--- WORK INSTRUCTION ---
Print verbatim the lines of the entries from the one containing "U3: AND (in" to the last, inclusive, and no others.

--- INFORMATION SHOWN ---

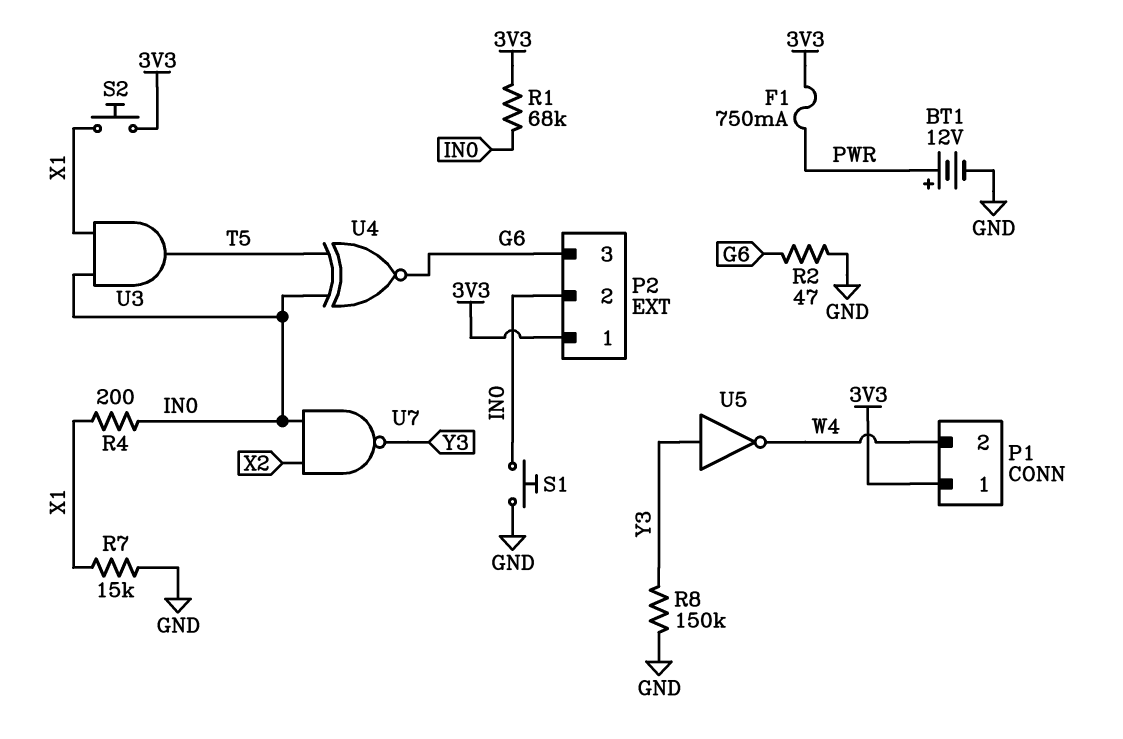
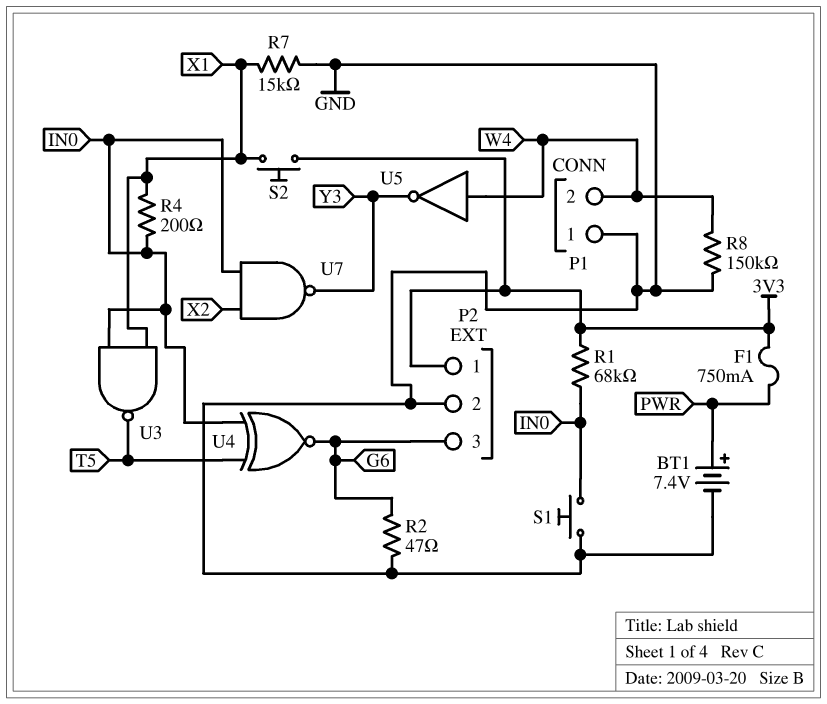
BT1: 12V (plus PWR, minus GND) -> 7.4V (plus PWR, minus GND)
P1 pin 1: 3V3 -> GND
P2 pin 2: IN0 -> GND
R8: 150k (GND, Y3) -> 150k (GND, W4)
U3: AND (in IN0, in X1, out T5) -> NAND (in IN0, in X1, out T5)
U5: NOT (in Y3, out W4) -> NOT (in W4, out Y3)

--- TASK SOLUTION ---
U3: AND (in IN0, in X1, out T5) -> NAND (in IN0, in X1, out T5)
U5: NOT (in Y3, out W4) -> NOT (in W4, out Y3)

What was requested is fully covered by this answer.